What is needed is a faithful transcription of all the data below, pictures excluded.

Exercise data:

..........

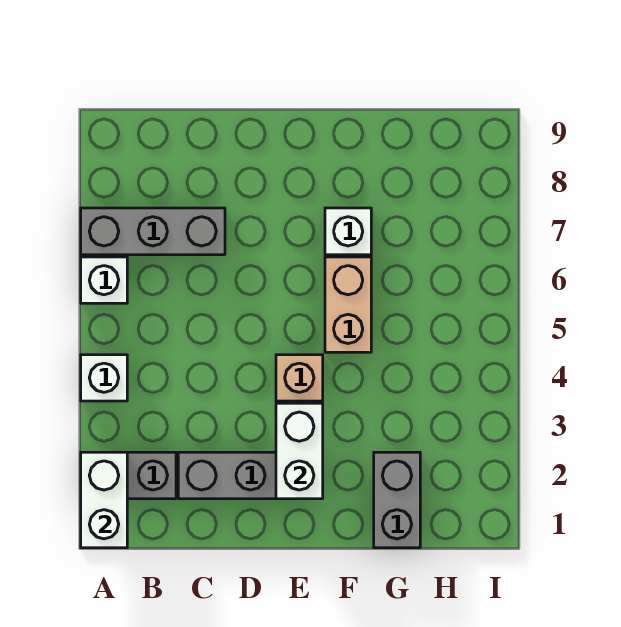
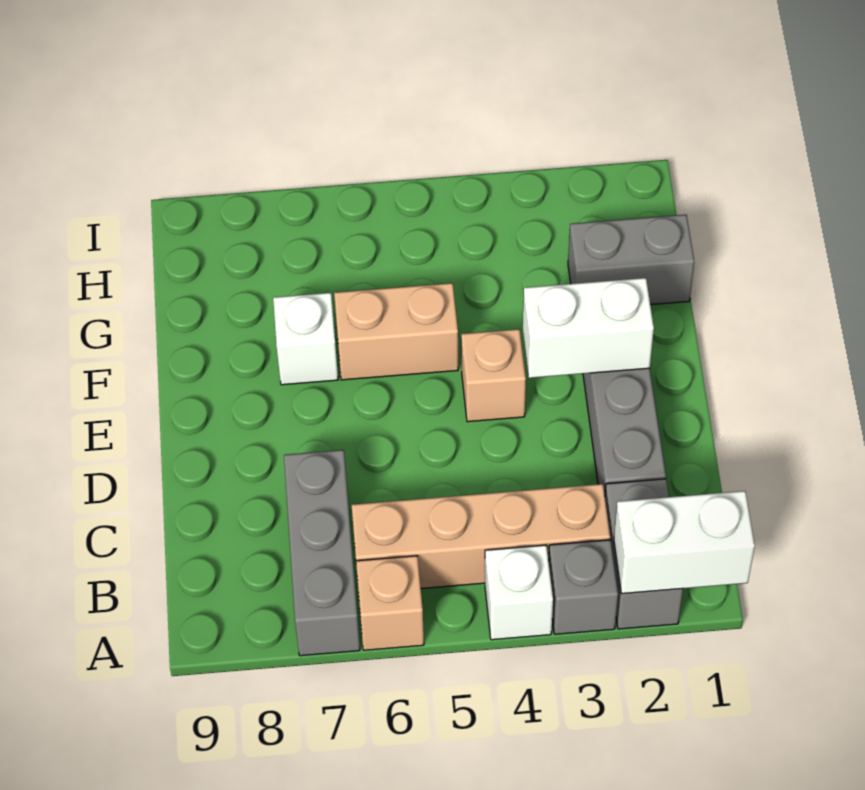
none -> grey brick A3 level 1
white brick A6 level 1 -> tan brick A6 level 1
none -> tan brick B3:B6 level 1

..........

Task output:
none -> grey brick A3 level 1
white brick A6 level 1 -> tan brick A6 level 1
none -> tan brick B3:B6 level 1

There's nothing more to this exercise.